### [Data section]

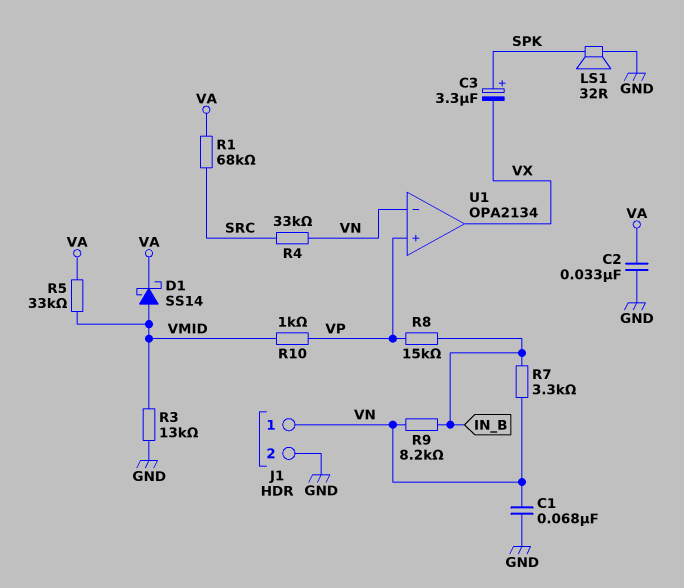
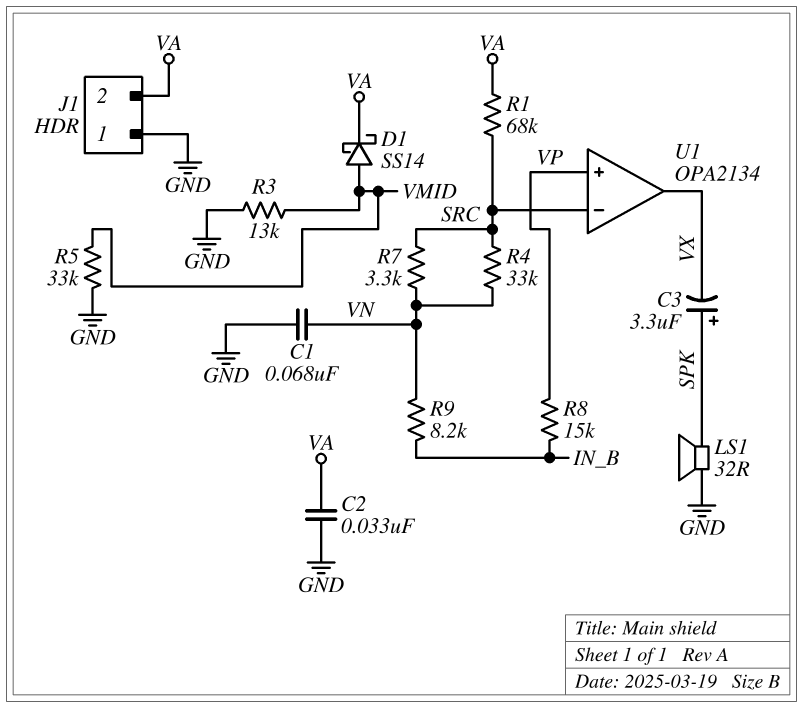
J1 pin 1: VN -> GND
J1 pin 2: GND -> VA
R5: 33k (VA, VMID) -> 33k (GND, VMID)
R7: 3.3k (IN_B, VN) -> 3.3k (SRC, VN)
R10: 1k (VMID, VP) -> none
U1 pin in-: VN -> SRC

### [The task]
Only the lines from the one holding "R7: 3.3k (IN_B, VN) -> 3.3k (SRC, VN)" to the end of the material are wanted, each transcribed exactly.

### [Answer space]
R7: 3.3k (IN_B, VN) -> 3.3k (SRC, VN)
R10: 1k (VMID, VP) -> none
U1 pin in-: VN -> SRC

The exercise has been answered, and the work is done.